WORK TASK
Repeat the data exactly, please; no pictures belong in the copy.

EXERCISE DATA
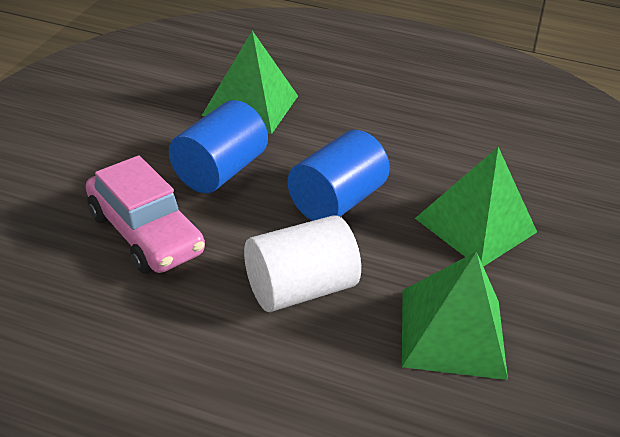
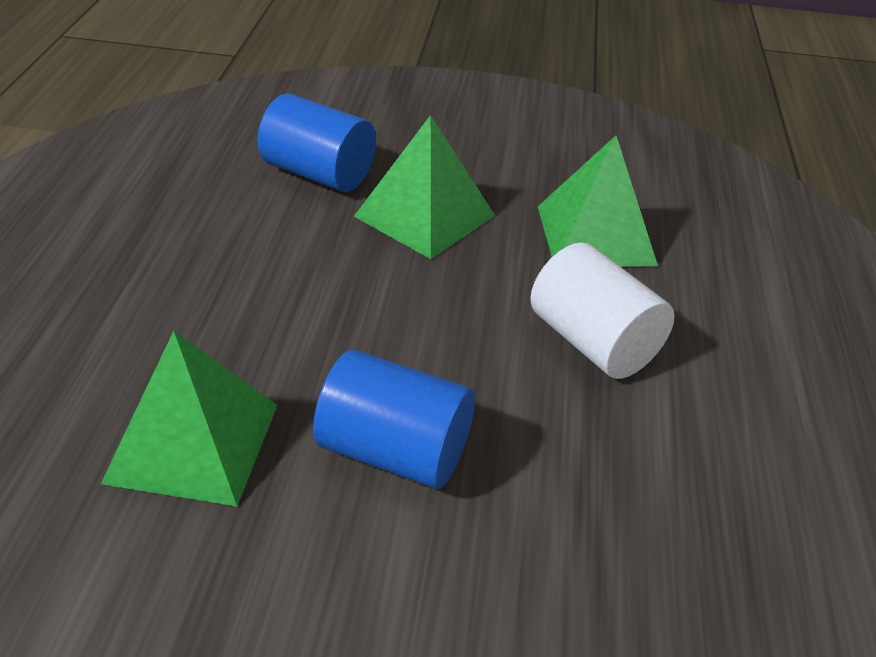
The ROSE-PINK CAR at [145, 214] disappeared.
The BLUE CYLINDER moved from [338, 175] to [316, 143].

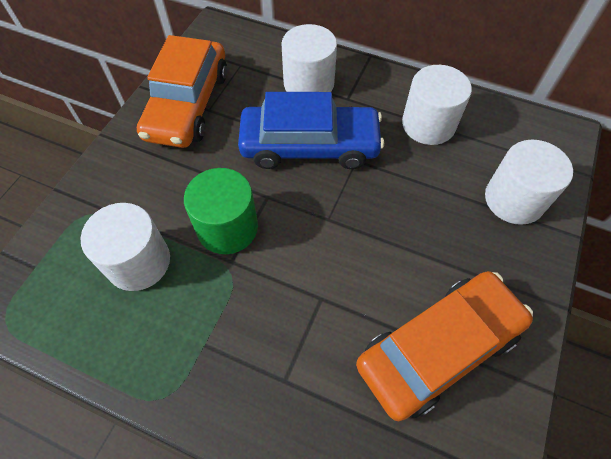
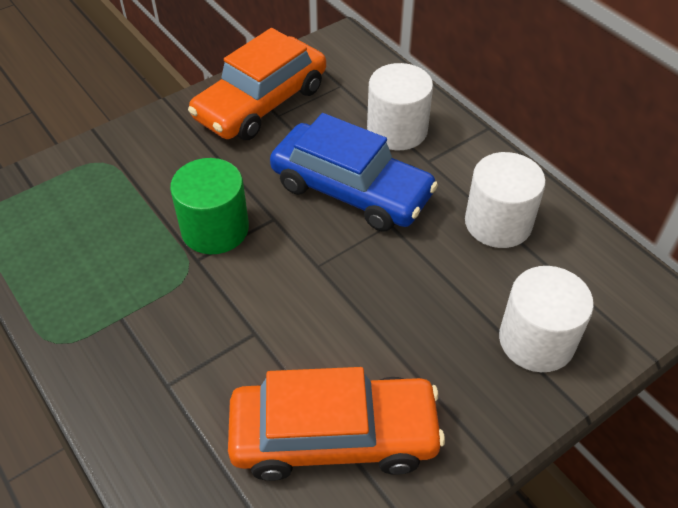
The SNOW-WHITE CYLINDER at [125, 247] disappeared.

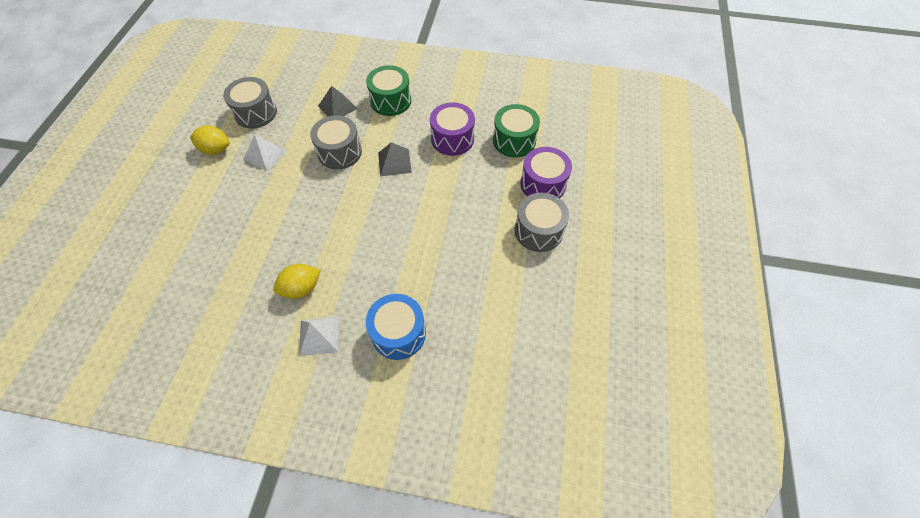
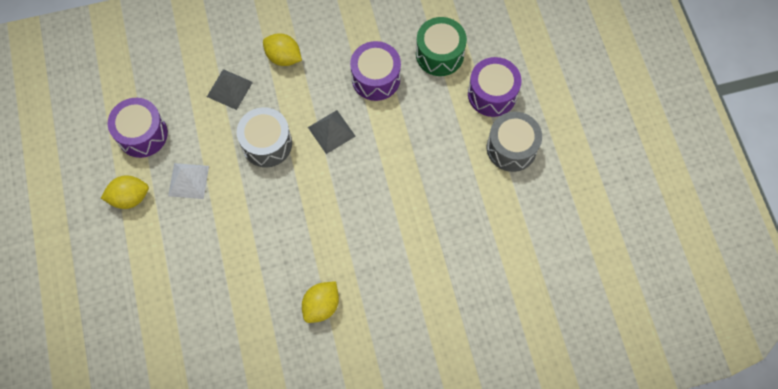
The GRAY SNARE DRUM at [250, 102] became the ROYAL PURPLE SNARE DRUM at [138, 128].
The SNOW-WHITE PYRAMID at [319, 336] disappeared.
The GREEN SNARE DRUM at [388, 90] was replaced by the BRIGHT YELLOW TOY LEMON at [282, 49].
The BLUE SNARE DRUM at [396, 327] disappeared.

RESULT
The ROSE-PINK CAR at [145, 214] disappeared.
The BLUE CYLINDER moved from [338, 175] to [316, 143].

The SNOW-WHITE CYLINDER at [125, 247] disappeared.

The GRAY SNARE DRUM at [250, 102] became the ROYAL PURPLE SNARE DRUM at [138, 128].
The SNOW-WHITE PYRAMID at [319, 336] disappeared.
The GREEN SNARE DRUM at [388, 90] was replaced by the BRIGHT YELLOW TOY LEMON at [282, 49].
The BLUE SNARE DRUM at [396, 327] disappeared.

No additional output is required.